_What this task involves_: The required result is an exact copy of every line from the one with "none -> white brick J3 level 1" through the last line below, with the pictures left out.

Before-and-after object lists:

+--

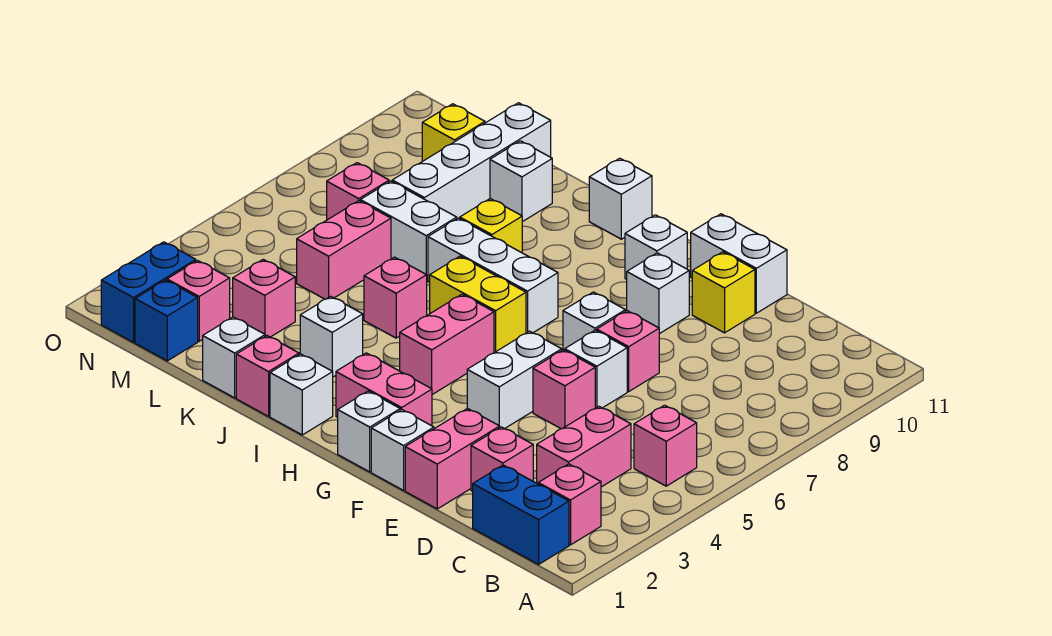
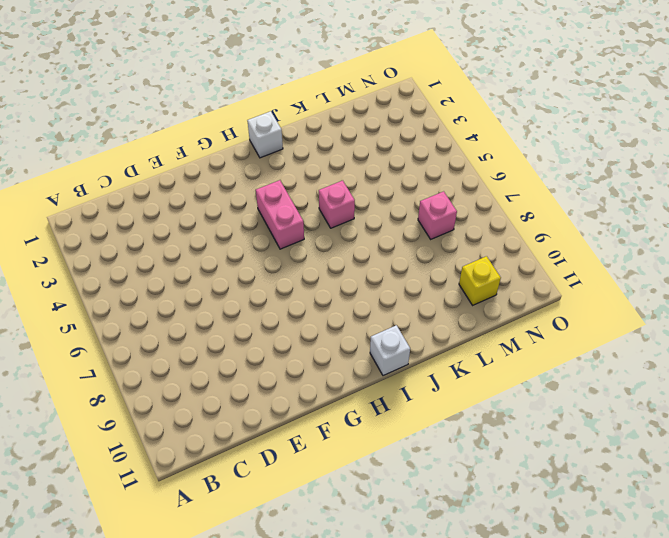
none -> blue brick B1:C1 level 1
none -> pink brick B2 level 1
none -> pink brick B5 level 1
none -> pink brick C3:C4 level 1

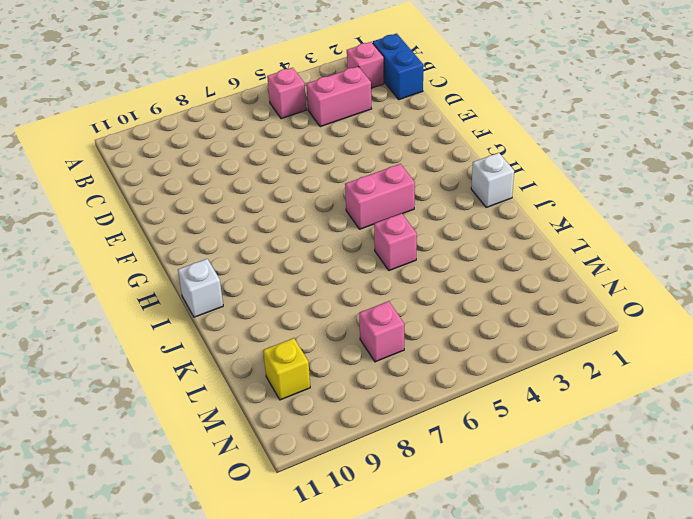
none -> pink brick D2 level 1
none -> pink brick E1:E2 level 1
none -> pink brick E5 level 1
none -> white brick E6 level 1

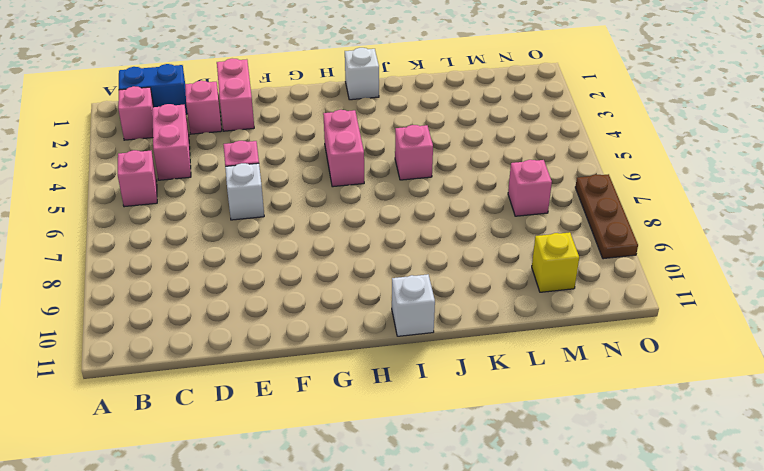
brown plate O7:O9 level 1 -> none
none -> pink brick E7 level 1
none -> yellow brick E10 level 1
none -> white brick E11:F11 level 1
none -> white brick F1 level 1

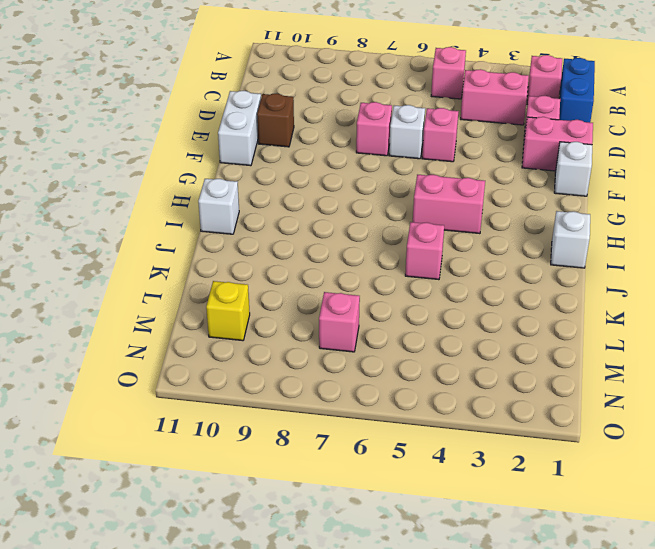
brown brick E10 level 1 -> yellow brick E10 level 1
none -> white brick F4:F5 level 1
none -> white brick F7 level 1
none -> white brick F9 level 1
none -> white brick G1 level 1

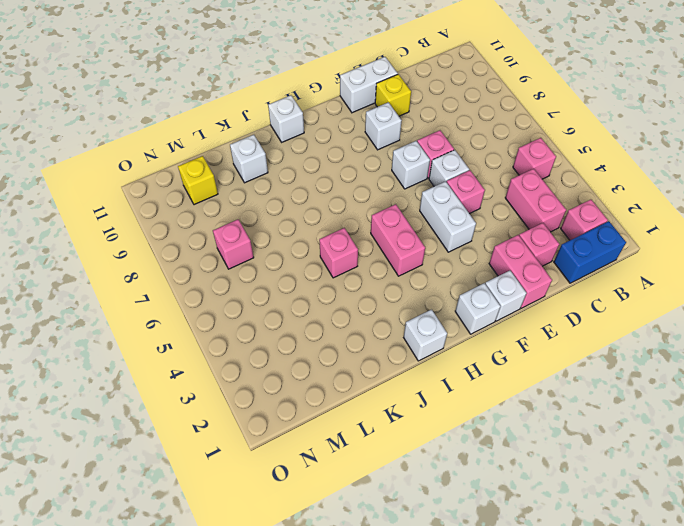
none -> pink brick G2:H2 level 1
none -> white brick G10 level 1
none -> yellow brick H6:I6 level 1
none -> white brick H7:J7 level 1

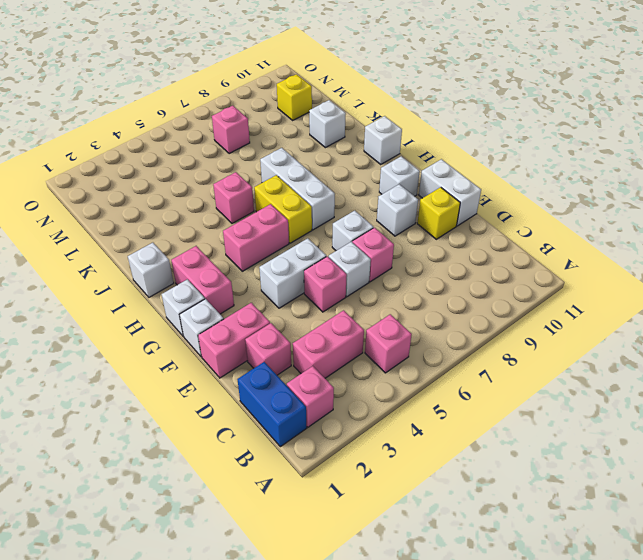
none -> pink brick J1 level 1
none -> white brick J3 level 1
none -> yellow brick J8 level 1
none -> white brick K1 level 1

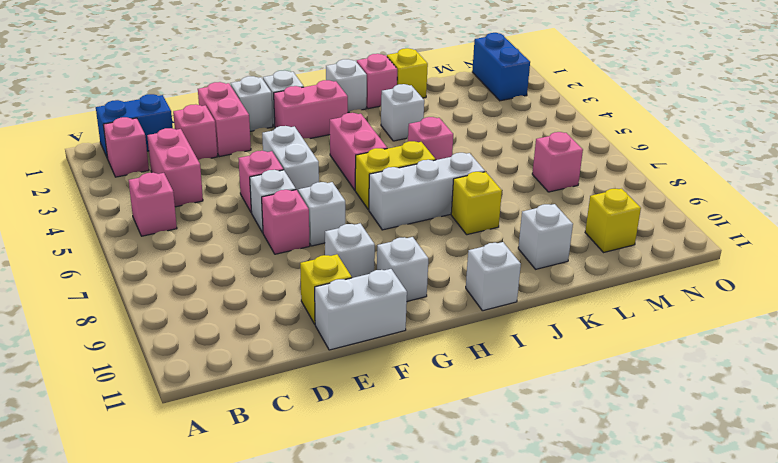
yellow brick K1 level 1 -> white brick K1 level 1
none -> white brick K7:L7 level 1
none -> pink brick L3 level 1
none -> pink brick L5:L6 level 1
none -> white brick L8:L11 level 1

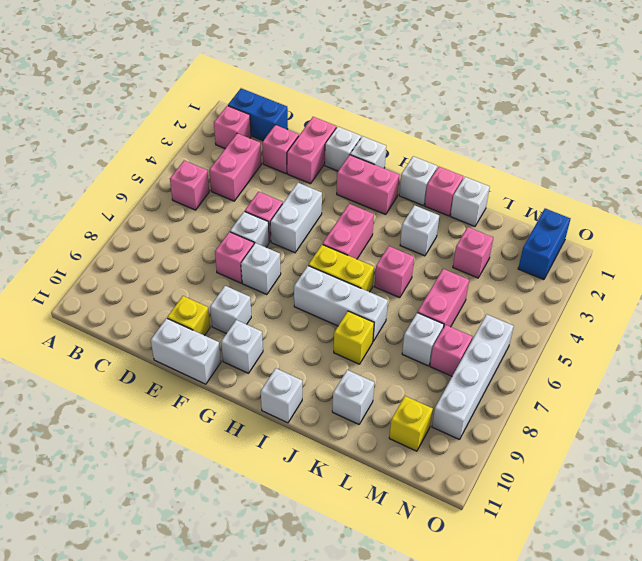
white brick L7 level 1 -> white brick K7:L7 level 1
white brick N6:N9 level 1 -> white brick L8:L11 level 1
none -> blue brick M1 level 1
none -> pink brick M2 level 1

+--

_Solution for this task_:
none -> white brick J3 level 1
none -> yellow brick J8 level 1
none -> white brick K1 level 1

yellow brick K1 level 1 -> white brick K1 level 1
none -> white brick K7:L7 level 1
none -> pink brick L3 level 1
none -> pink brick L5:L6 level 1
none -> white brick L8:L11 level 1

white brick L7 level 1 -> white brick K7:L7 level 1
white brick N6:N9 level 1 -> white brick L8:L11 level 1
none -> blue brick M1 level 1
none -> pink brick M2 level 1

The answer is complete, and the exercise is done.